* Activity *
For the data below, say how many lines contain "none". Only the number should be given.

* Before-and-after object listings *
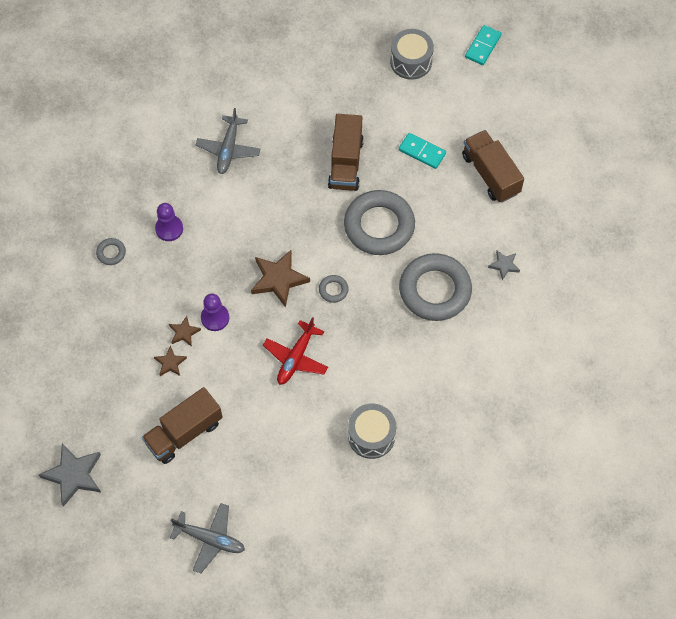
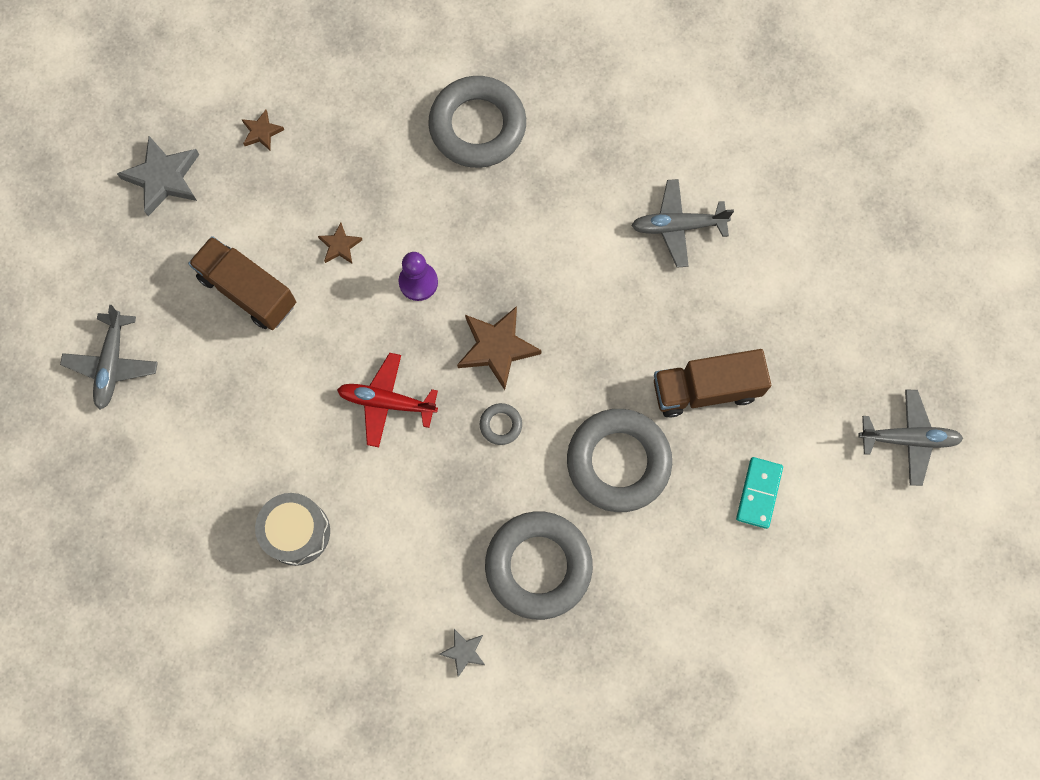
camera: 75 degrees right, 10 degrees up
(111, 253) = (477, 126): grey ring -> grey ring, size x2.43
(169, 229) = (533, 186): purple pawn -> none
(184, 332) = (387, 250): brown star -> brown star (262, 132)
(411, 61) = (908, 439): grey drum -> grey plane
(483, 46) = (974, 541): turquoise domino -> none
(490, 174) = (753, 603): brown truck -> none
(504, 265) = (606, 658): grey star -> grey star (463, 652)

* Written response *
3